Information shown:
───

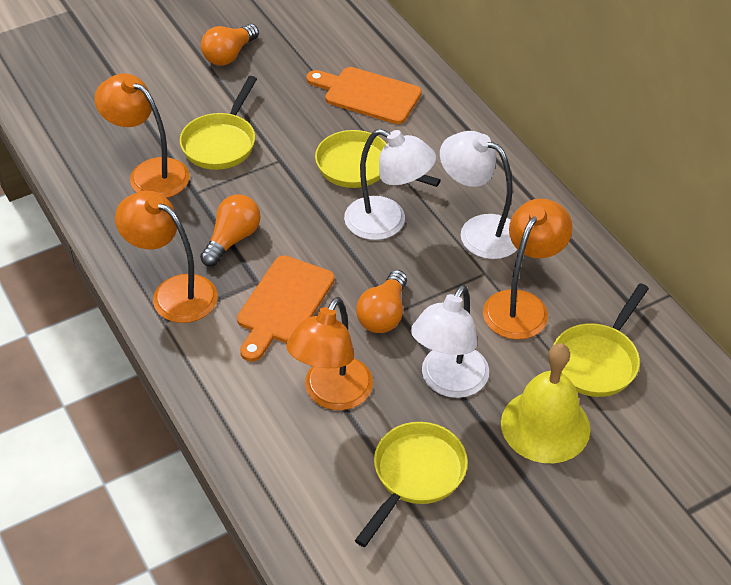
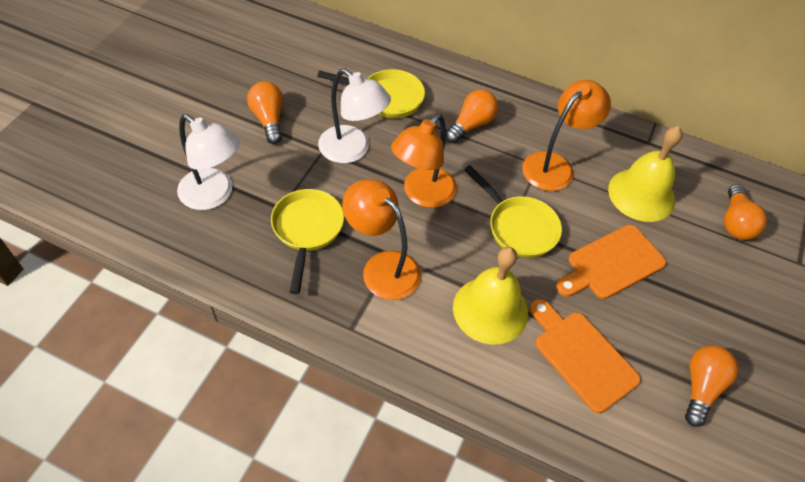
orange lamp: 4 -> 3
orange light bulb: 3 -> 4
white lamp: 3 -> 2
yellow bell: 1 -> 2
yellow pan: 4 -> 3

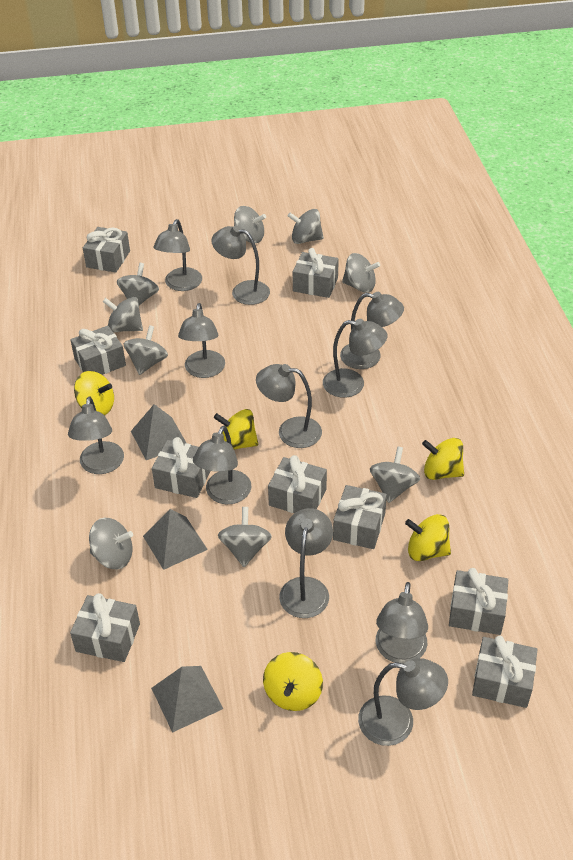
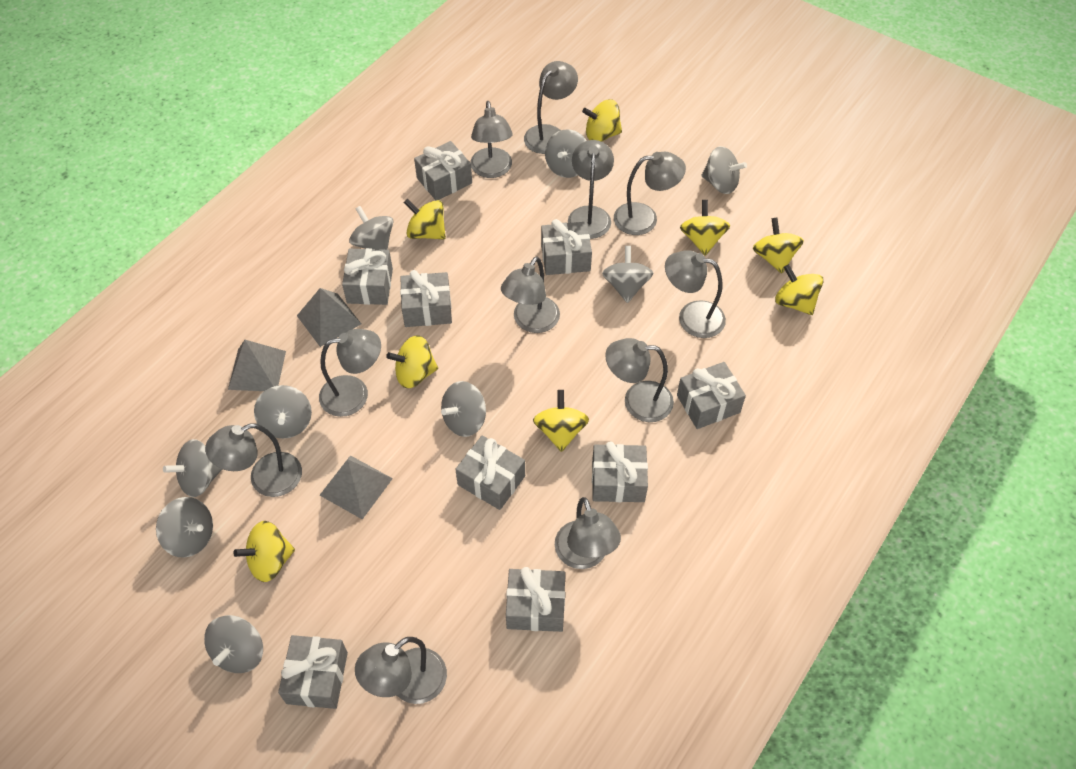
yellow spinning top: 5 -> 8

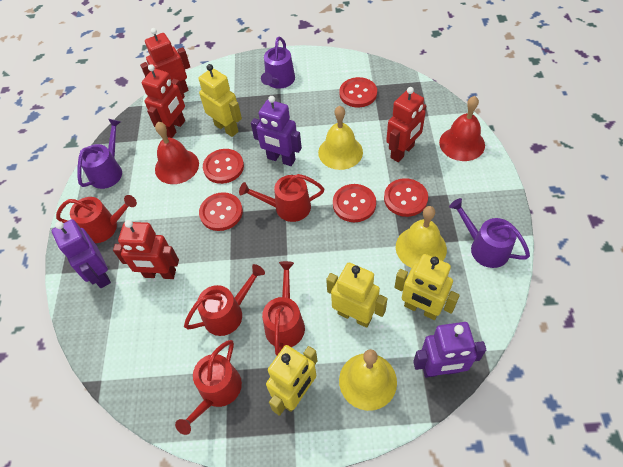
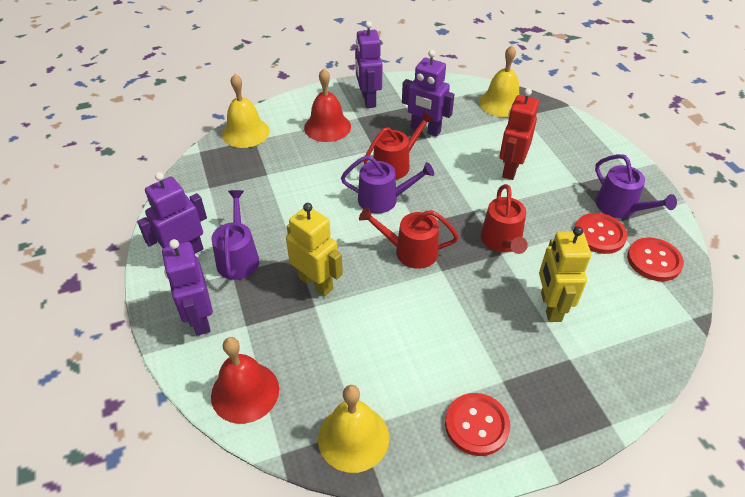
purple robot: 3 -> 4
red button: 5 -> 3
red robot: 4 -> 1
red watering can: 5 -> 3
yellow robot: 4 -> 2

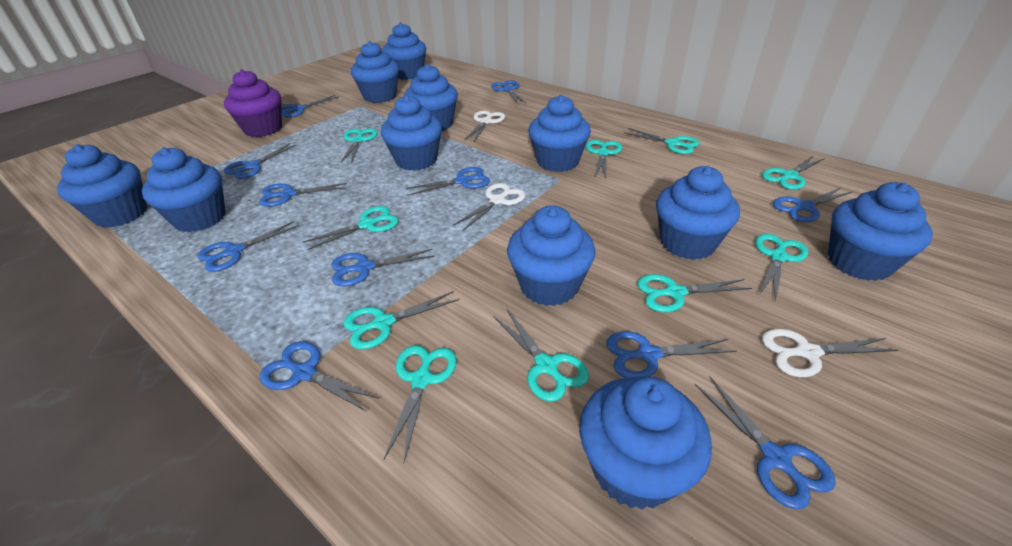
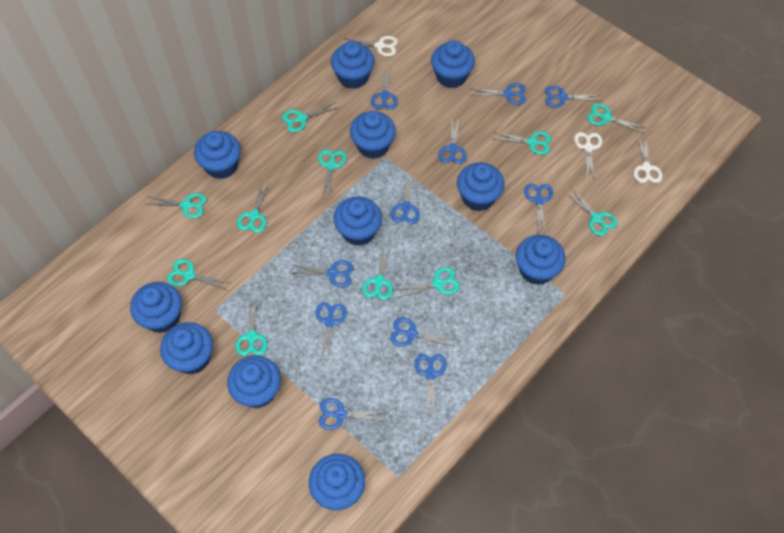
purple cupcake: 1 -> 0
turquoise scissors: 10 -> 11

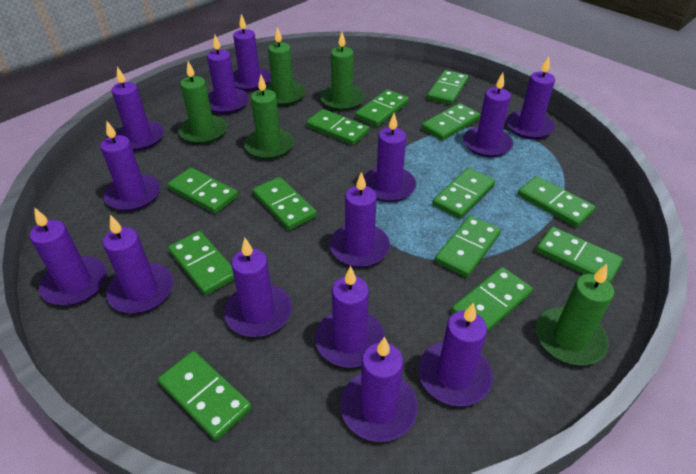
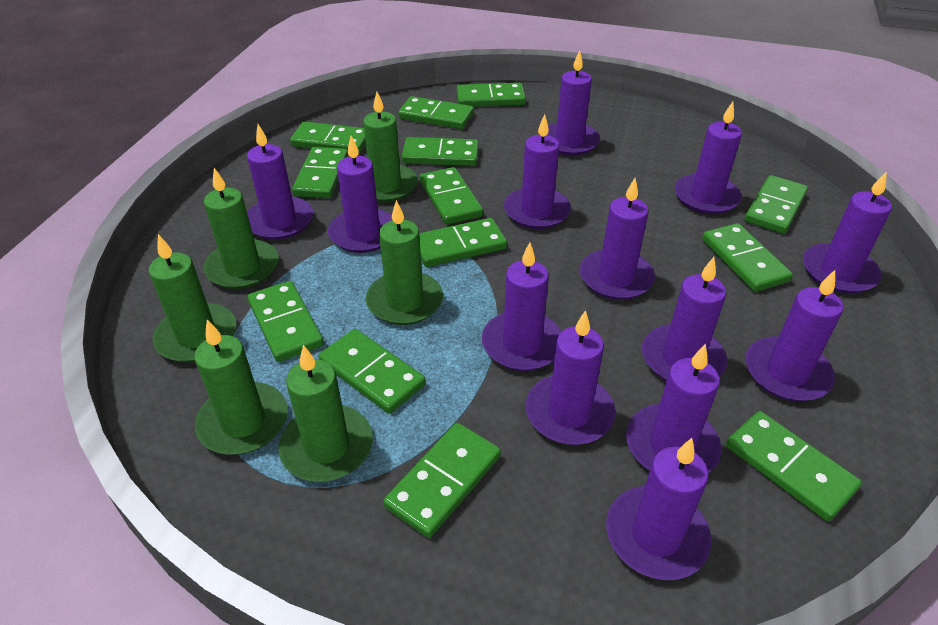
green candle: 5 -> 6
purple candle: 14 -> 13

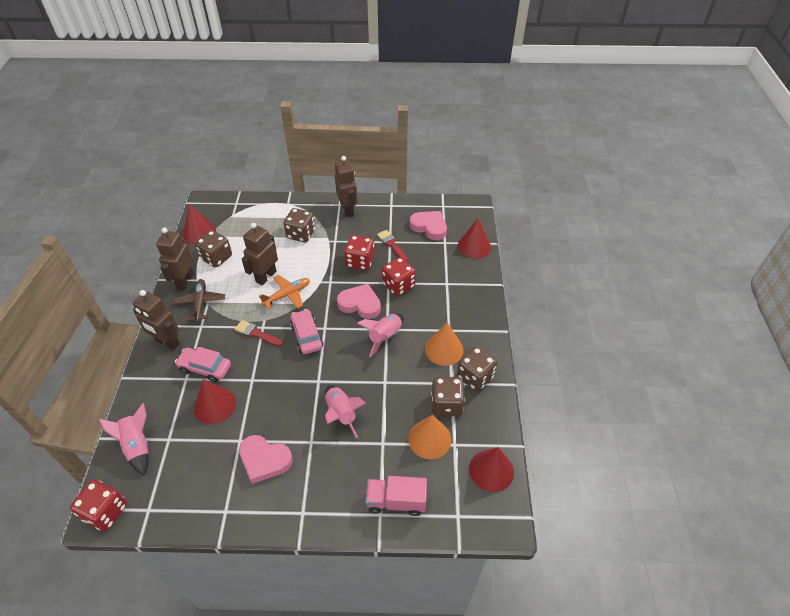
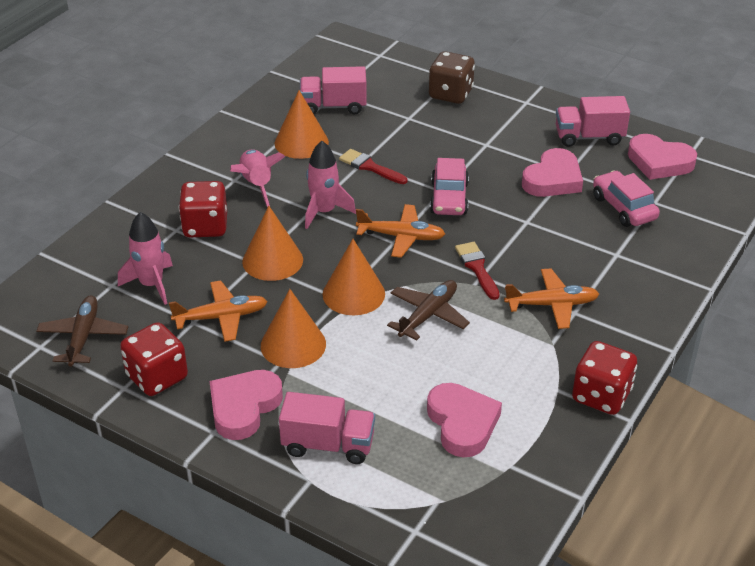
brown dice: 4 -> 1
brown plane: 1 -> 2
brown robot: 4 -> 0
orange cone: 2 -> 4
orange plane: 1 -> 3
pink heart: 3 -> 4
pink truck: 1 -> 3
red cone: 4 -> 0

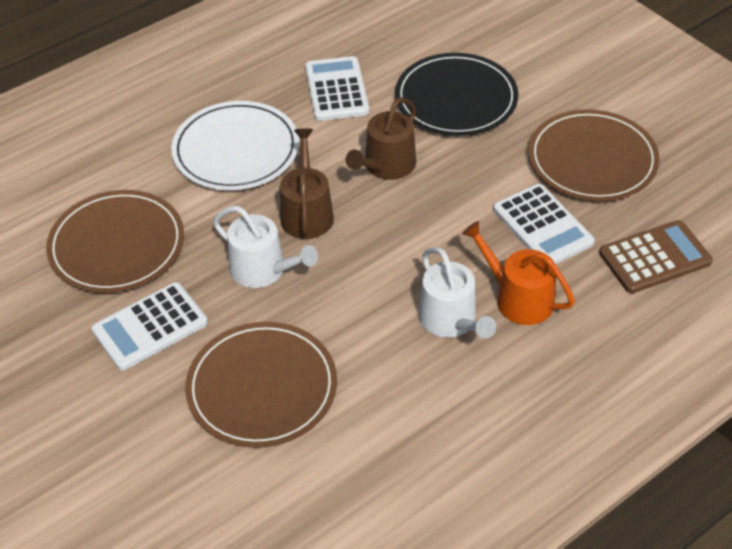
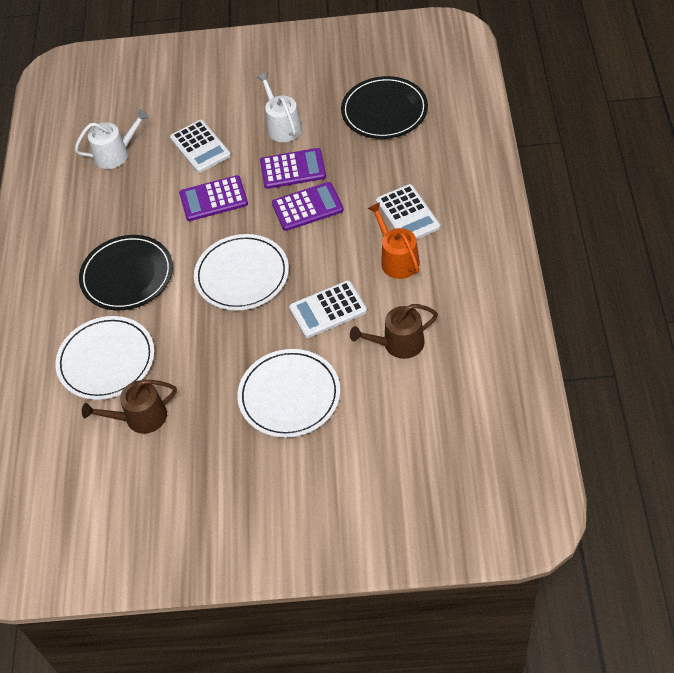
black plate: 1 -> 2
brown calculator: 1 -> 0
brown plate: 3 -> 0
purple calculator: 0 -> 3
white plate: 1 -> 3

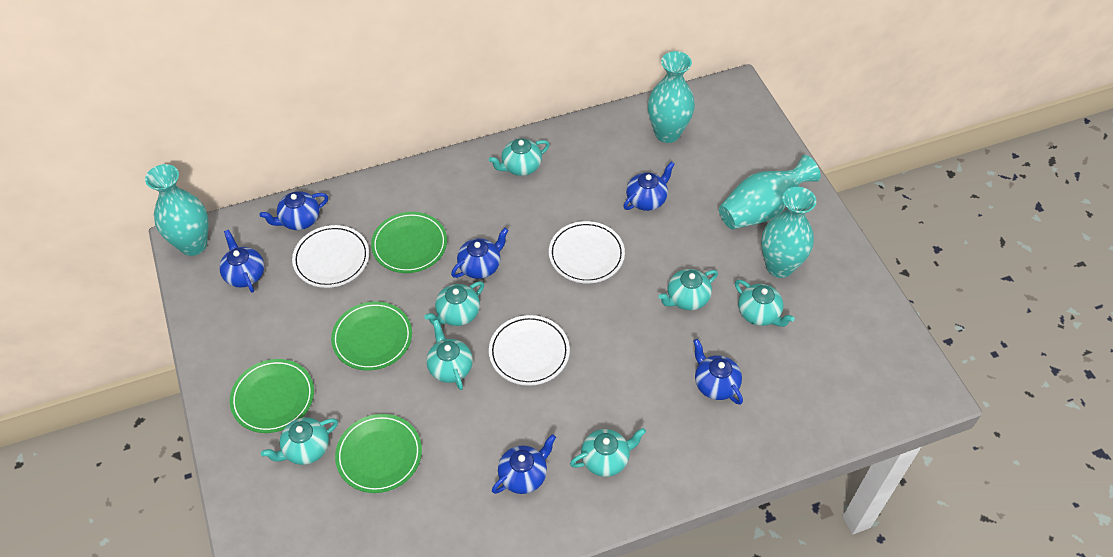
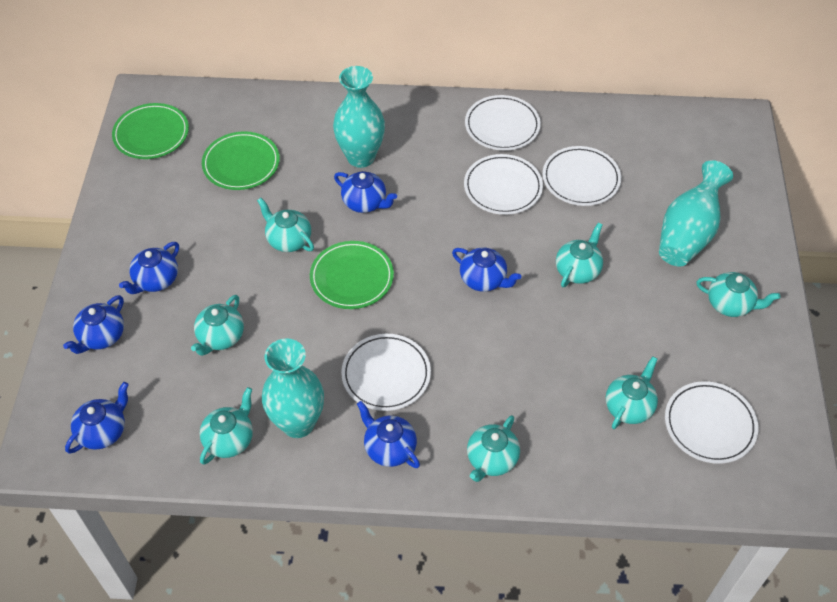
green plate: 4 -> 3
turquoise vase: 4 -> 3
white plate: 3 -> 5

───

What the exercise asks: Take every line from the records that holds "yellow" and copy it down.

Written response:
yellow bell: 1 -> 2
yellow pan: 4 -> 3
yellow spinning top: 5 -> 8
yellow robot: 4 -> 2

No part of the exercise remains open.